# Description of the task
Look through the data below and output, unchanged, every line from the one holding "(371, 146) = (702, 357): yellow" through the one holding "(87, 409) = (510, 648): purple", inclusive. Skip the pictures.

# Task material
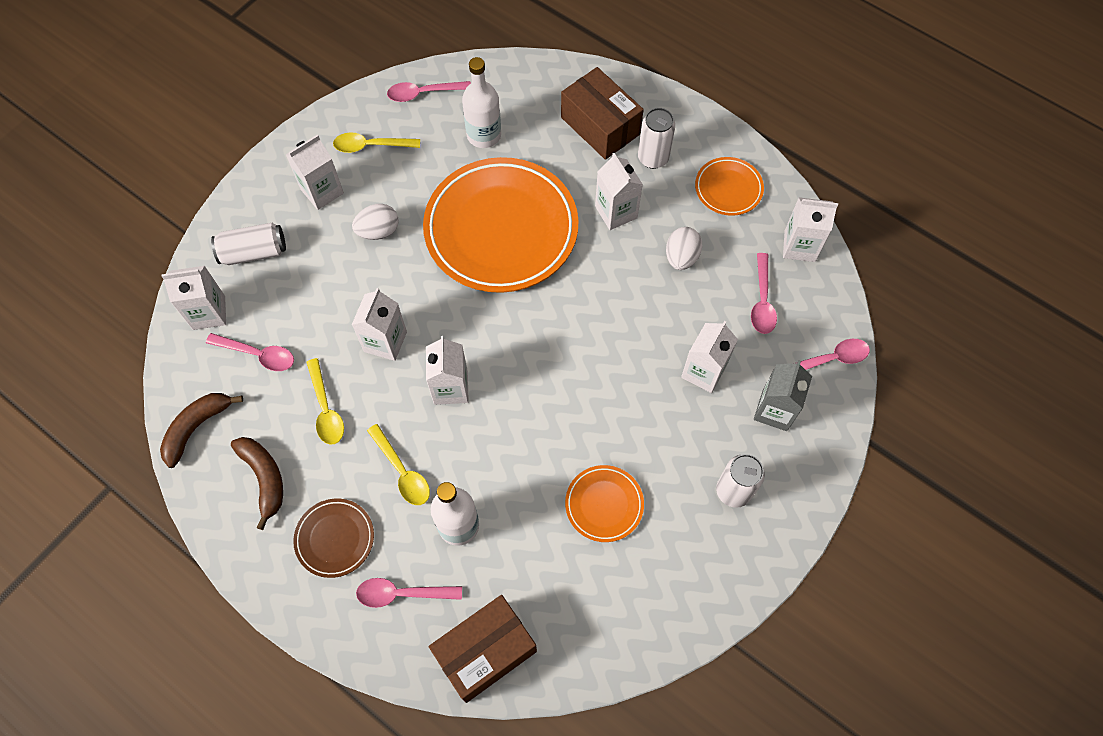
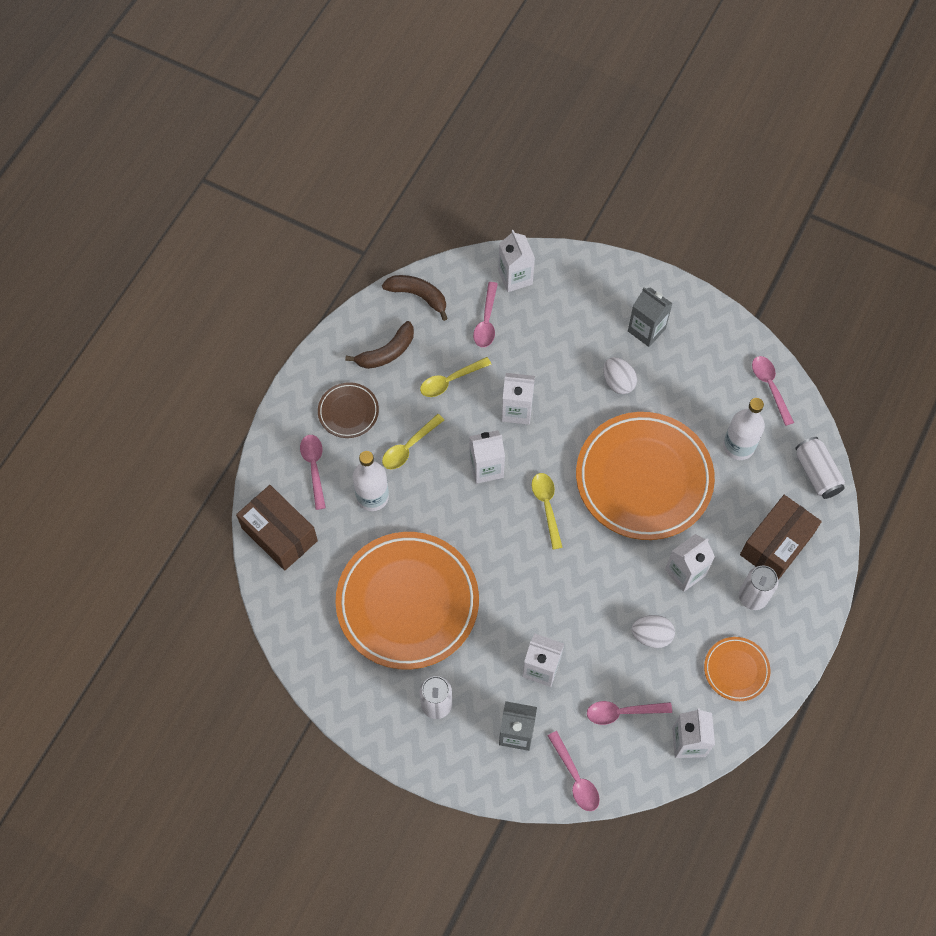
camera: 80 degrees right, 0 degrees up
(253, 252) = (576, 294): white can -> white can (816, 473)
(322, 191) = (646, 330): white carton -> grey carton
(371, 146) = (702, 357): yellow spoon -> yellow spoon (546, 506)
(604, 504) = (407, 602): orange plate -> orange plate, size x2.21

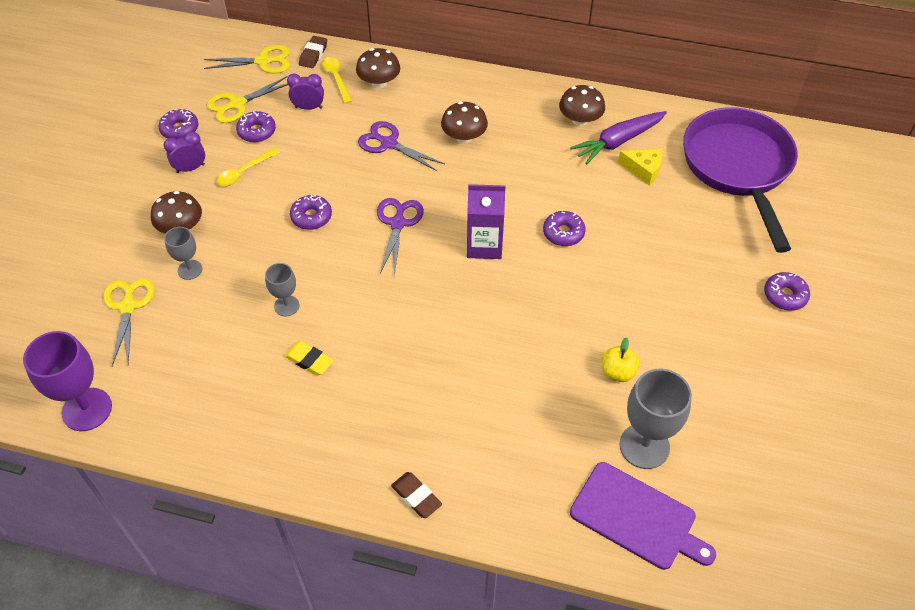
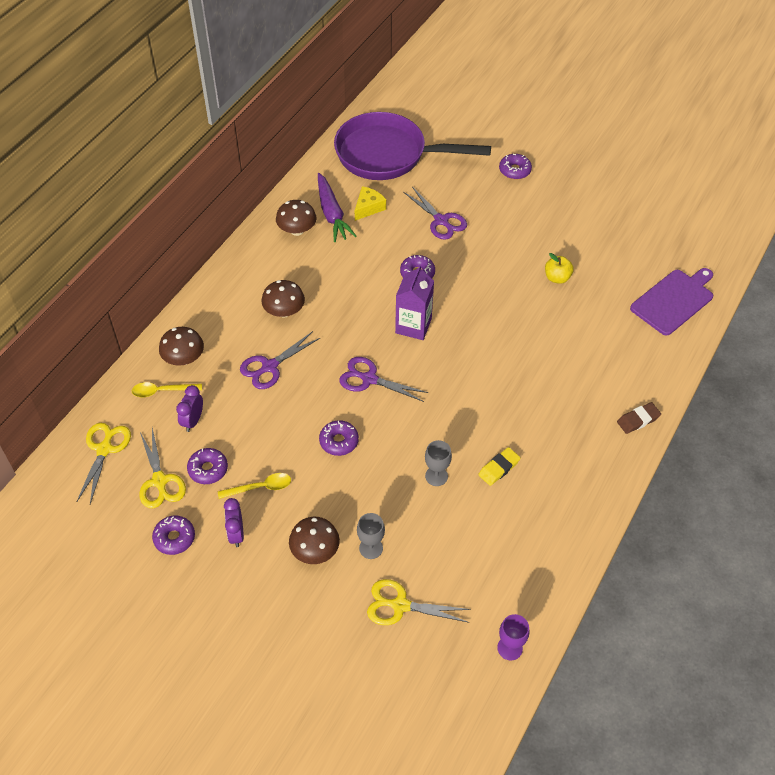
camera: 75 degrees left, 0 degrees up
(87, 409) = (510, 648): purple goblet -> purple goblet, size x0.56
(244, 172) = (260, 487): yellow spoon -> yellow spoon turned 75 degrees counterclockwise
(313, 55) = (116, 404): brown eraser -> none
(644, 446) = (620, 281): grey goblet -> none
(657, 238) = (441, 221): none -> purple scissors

# Solution for this exercise
(371, 146) = (702, 357): yellow spoon -> yellow spoon (546, 506)
(604, 504) = (407, 602): orange plate -> orange plate, size x2.21

camera: 75 degrees left, 0 degrees up
(87, 409) = (510, 648): purple goblet -> purple goblet, size x0.56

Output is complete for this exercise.